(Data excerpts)
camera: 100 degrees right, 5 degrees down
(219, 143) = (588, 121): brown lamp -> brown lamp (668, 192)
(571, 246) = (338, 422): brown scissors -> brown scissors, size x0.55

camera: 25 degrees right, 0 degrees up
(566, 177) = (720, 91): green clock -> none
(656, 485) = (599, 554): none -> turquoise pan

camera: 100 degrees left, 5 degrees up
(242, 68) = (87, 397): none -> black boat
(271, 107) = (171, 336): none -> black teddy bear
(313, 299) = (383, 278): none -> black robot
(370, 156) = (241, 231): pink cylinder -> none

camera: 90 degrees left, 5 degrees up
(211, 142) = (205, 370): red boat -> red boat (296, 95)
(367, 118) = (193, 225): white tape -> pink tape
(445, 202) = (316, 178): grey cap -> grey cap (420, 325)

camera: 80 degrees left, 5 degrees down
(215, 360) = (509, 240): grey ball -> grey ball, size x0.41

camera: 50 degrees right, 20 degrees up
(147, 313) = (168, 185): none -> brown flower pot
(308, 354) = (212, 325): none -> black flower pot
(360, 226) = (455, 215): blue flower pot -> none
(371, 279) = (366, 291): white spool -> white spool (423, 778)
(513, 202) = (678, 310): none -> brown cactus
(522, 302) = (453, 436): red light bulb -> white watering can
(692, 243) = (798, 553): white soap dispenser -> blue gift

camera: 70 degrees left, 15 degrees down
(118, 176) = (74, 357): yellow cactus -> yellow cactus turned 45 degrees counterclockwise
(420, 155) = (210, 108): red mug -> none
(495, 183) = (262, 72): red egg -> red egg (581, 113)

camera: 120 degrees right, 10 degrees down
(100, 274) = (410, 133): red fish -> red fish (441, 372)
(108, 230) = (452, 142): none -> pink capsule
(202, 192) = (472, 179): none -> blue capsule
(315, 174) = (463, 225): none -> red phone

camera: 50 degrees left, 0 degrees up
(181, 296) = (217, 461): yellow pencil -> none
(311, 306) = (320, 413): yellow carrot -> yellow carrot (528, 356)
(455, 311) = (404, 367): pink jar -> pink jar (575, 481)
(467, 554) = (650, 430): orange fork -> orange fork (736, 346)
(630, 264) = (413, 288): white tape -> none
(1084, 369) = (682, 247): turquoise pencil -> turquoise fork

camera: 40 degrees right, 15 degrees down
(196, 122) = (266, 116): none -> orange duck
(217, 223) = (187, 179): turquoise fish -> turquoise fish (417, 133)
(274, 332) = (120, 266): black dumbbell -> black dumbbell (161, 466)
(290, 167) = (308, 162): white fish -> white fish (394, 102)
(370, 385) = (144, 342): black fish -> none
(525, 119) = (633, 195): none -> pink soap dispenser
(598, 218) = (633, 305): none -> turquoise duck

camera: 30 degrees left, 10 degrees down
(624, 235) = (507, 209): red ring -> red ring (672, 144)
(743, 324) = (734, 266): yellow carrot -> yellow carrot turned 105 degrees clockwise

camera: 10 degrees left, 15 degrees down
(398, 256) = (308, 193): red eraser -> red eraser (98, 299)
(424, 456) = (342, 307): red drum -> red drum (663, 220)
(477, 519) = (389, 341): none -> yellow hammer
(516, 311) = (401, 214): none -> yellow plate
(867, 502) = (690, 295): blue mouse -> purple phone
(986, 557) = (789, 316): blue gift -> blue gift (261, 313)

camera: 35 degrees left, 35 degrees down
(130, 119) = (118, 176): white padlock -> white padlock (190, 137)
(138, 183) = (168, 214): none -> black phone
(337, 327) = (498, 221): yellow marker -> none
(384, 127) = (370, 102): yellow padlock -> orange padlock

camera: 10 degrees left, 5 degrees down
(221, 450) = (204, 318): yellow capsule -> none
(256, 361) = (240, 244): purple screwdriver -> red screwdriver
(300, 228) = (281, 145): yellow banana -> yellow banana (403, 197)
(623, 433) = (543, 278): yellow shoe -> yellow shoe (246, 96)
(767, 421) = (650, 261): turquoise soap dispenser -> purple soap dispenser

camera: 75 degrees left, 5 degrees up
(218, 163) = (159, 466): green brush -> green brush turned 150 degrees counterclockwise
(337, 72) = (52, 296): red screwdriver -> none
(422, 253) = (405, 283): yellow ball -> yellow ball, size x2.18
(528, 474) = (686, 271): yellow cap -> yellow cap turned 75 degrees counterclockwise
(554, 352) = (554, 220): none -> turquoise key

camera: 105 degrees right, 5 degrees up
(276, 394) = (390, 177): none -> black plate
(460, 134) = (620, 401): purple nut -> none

Task brief: Look through the entries above and copy each line that has "pencil" in it.

Output below:
(181, 296) = (217, 461): yellow pencil -> none
(1084, 369) = (682, 247): turquoise pencil -> turquoise fork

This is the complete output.